§ **WHAT YOU SHOULD DO**: Produce an exact copy of the data below.

(Dataset excerpts)
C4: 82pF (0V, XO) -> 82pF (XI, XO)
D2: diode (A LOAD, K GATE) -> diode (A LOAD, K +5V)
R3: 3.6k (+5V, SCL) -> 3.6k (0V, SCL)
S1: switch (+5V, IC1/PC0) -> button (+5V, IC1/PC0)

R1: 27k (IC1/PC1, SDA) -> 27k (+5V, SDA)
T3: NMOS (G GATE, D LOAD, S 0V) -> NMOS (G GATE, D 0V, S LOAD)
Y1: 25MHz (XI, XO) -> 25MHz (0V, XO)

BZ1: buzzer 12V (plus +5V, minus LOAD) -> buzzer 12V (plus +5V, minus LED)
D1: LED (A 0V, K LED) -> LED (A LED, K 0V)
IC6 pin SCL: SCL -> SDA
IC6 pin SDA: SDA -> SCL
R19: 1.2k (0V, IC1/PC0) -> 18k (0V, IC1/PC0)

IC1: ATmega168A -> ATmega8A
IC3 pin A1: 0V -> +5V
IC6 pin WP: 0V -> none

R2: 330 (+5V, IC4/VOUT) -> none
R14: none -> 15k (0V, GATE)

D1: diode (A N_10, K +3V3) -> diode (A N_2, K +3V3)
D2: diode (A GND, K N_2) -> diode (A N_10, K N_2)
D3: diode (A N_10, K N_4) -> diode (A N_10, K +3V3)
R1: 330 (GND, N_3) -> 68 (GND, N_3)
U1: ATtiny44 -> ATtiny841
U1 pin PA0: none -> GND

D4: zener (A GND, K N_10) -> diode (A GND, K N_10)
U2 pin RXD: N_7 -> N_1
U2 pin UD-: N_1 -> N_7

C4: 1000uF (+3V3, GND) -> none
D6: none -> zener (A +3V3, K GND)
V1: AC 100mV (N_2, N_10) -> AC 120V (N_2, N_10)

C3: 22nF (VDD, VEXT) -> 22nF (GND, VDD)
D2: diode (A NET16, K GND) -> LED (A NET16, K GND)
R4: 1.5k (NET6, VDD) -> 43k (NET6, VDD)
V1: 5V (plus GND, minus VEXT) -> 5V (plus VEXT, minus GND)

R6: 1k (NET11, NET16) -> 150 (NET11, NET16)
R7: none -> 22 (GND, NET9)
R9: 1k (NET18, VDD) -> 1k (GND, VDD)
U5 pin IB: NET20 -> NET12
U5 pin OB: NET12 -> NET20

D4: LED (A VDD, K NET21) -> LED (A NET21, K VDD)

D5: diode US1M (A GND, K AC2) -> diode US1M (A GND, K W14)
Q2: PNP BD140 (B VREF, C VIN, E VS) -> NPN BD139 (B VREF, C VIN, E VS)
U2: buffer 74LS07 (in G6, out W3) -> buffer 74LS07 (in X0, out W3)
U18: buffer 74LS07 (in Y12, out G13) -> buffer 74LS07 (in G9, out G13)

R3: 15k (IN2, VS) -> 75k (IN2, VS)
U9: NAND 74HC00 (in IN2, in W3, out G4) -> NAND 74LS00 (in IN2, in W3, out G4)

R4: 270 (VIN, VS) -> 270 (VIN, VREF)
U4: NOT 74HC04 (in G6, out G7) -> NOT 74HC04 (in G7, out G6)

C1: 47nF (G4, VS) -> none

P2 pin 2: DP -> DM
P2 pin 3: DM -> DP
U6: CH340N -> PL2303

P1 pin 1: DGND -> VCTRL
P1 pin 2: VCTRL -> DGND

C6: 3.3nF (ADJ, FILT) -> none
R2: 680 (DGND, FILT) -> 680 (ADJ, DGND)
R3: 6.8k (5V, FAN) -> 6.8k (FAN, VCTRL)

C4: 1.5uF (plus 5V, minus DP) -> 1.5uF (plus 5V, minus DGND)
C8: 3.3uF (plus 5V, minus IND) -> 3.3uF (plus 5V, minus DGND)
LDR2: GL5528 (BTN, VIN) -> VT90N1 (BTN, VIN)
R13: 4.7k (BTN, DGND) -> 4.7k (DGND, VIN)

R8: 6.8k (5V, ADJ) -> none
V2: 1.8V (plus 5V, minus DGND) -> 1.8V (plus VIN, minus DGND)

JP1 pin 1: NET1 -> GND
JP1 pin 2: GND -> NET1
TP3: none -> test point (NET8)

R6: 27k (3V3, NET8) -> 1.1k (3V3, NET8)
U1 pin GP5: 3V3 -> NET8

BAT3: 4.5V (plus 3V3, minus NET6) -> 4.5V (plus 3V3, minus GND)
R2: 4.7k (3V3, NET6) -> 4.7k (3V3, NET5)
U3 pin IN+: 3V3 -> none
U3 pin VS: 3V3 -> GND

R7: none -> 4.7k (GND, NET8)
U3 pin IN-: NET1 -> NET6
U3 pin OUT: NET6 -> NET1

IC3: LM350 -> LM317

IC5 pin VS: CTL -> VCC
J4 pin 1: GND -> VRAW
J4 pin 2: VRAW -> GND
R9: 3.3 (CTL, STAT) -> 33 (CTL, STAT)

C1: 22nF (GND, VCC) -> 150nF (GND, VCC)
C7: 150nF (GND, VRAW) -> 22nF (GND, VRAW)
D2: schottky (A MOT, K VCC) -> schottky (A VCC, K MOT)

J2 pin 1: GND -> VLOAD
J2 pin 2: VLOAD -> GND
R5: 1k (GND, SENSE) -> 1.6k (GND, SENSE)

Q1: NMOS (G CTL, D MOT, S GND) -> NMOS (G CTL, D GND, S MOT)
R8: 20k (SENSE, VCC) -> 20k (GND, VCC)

§ **TASK SOLUTION**:
C4: 82pF (0V, XO) -> 82pF (XI, XO)
D2: diode (A LOAD, K GATE) -> diode (A LOAD, K +5V)
R3: 3.6k (+5V, SCL) -> 3.6k (0V, SCL)
S1: switch (+5V, IC1/PC0) -> button (+5V, IC1/PC0)

R1: 27k (IC1/PC1, SDA) -> 27k (+5V, SDA)
T3: NMOS (G GATE, D LOAD, S 0V) -> NMOS (G GATE, D 0V, S LOAD)
Y1: 25MHz (XI, XO) -> 25MHz (0V, XO)

BZ1: buzzer 12V (plus +5V, minus LOAD) -> buzzer 12V (plus +5V, minus LED)
D1: LED (A 0V, K LED) -> LED (A LED, K 0V)
IC6 pin SCL: SCL -> SDA
IC6 pin SDA: SDA -> SCL
R19: 1.2k (0V, IC1/PC0) -> 18k (0V, IC1/PC0)

IC1: ATmega168A -> ATmega8A
IC3 pin A1: 0V -> +5V
IC6 pin WP: 0V -> none

R2: 330 (+5V, IC4/VOUT) -> none
R14: none -> 15k (0V, GATE)

D1: diode (A N_10, K +3V3) -> diode (A N_2, K +3V3)
D2: diode (A GND, K N_2) -> diode (A N_10, K N_2)
D3: diode (A N_10, K N_4) -> diode (A N_10, K +3V3)
R1: 330 (GND, N_3) -> 68 (GND, N_3)
U1: ATtiny44 -> ATtiny841
U1 pin PA0: none -> GND

D4: zener (A GND, K N_10) -> diode (A GND, K N_10)
U2 pin RXD: N_7 -> N_1
U2 pin UD-: N_1 -> N_7

C4: 1000uF (+3V3, GND) -> none
D6: none -> zener (A +3V3, K GND)
V1: AC 100mV (N_2, N_10) -> AC 120V (N_2, N_10)

C3: 22nF (VDD, VEXT) -> 22nF (GND, VDD)
D2: diode (A NET16, K GND) -> LED (A NET16, K GND)
R4: 1.5k (NET6, VDD) -> 43k (NET6, VDD)
V1: 5V (plus GND, minus VEXT) -> 5V (plus VEXT, minus GND)

R6: 1k (NET11, NET16) -> 150 (NET11, NET16)
R7: none -> 22 (GND, NET9)
R9: 1k (NET18, VDD) -> 1k (GND, VDD)
U5 pin IB: NET20 -> NET12
U5 pin OB: NET12 -> NET20

D4: LED (A VDD, K NET21) -> LED (A NET21, K VDD)

D5: diode US1M (A GND, K AC2) -> diode US1M (A GND, K W14)
Q2: PNP BD140 (B VREF, C VIN, E VS) -> NPN BD139 (B VREF, C VIN, E VS)
U2: buffer 74LS07 (in G6, out W3) -> buffer 74LS07 (in X0, out W3)
U18: buffer 74LS07 (in Y12, out G13) -> buffer 74LS07 (in G9, out G13)

R3: 15k (IN2, VS) -> 75k (IN2, VS)
U9: NAND 74HC00 (in IN2, in W3, out G4) -> NAND 74LS00 (in IN2, in W3, out G4)

R4: 270 (VIN, VS) -> 270 (VIN, VREF)
U4: NOT 74HC04 (in G6, out G7) -> NOT 74HC04 (in G7, out G6)

C1: 47nF (G4, VS) -> none

P2 pin 2: DP -> DM
P2 pin 3: DM -> DP
U6: CH340N -> PL2303

P1 pin 1: DGND -> VCTRL
P1 pin 2: VCTRL -> DGND

C6: 3.3nF (ADJ, FILT) -> none
R2: 680 (DGND, FILT) -> 680 (ADJ, DGND)
R3: 6.8k (5V, FAN) -> 6.8k (FAN, VCTRL)

C4: 1.5uF (plus 5V, minus DP) -> 1.5uF (plus 5V, minus DGND)
C8: 3.3uF (plus 5V, minus IND) -> 3.3uF (plus 5V, minus DGND)
LDR2: GL5528 (BTN, VIN) -> VT90N1 (BTN, VIN)
R13: 4.7k (BTN, DGND) -> 4.7k (DGND, VIN)

R8: 6.8k (5V, ADJ) -> none
V2: 1.8V (plus 5V, minus DGND) -> 1.8V (plus VIN, minus DGND)

JP1 pin 1: NET1 -> GND
JP1 pin 2: GND -> NET1
TP3: none -> test point (NET8)

R6: 27k (3V3, NET8) -> 1.1k (3V3, NET8)
U1 pin GP5: 3V3 -> NET8

BAT3: 4.5V (plus 3V3, minus NET6) -> 4.5V (plus 3V3, minus GND)
R2: 4.7k (3V3, NET6) -> 4.7k (3V3, NET5)
U3 pin IN+: 3V3 -> none
U3 pin VS: 3V3 -> GND

R7: none -> 4.7k (GND, NET8)
U3 pin IN-: NET1 -> NET6
U3 pin OUT: NET6 -> NET1

IC3: LM350 -> LM317

IC5 pin VS: CTL -> VCC
J4 pin 1: GND -> VRAW
J4 pin 2: VRAW -> GND
R9: 3.3 (CTL, STAT) -> 33 (CTL, STAT)

C1: 22nF (GND, VCC) -> 150nF (GND, VCC)
C7: 150nF (GND, VRAW) -> 22nF (GND, VRAW)
D2: schottky (A MOT, K VCC) -> schottky (A VCC, K MOT)

J2 pin 1: GND -> VLOAD
J2 pin 2: VLOAD -> GND
R5: 1k (GND, SENSE) -> 1.6k (GND, SENSE)

Q1: NMOS (G CTL, D MOT, S GND) -> NMOS (G CTL, D GND, S MOT)
R8: 20k (SENSE, VCC) -> 20k (GND, VCC)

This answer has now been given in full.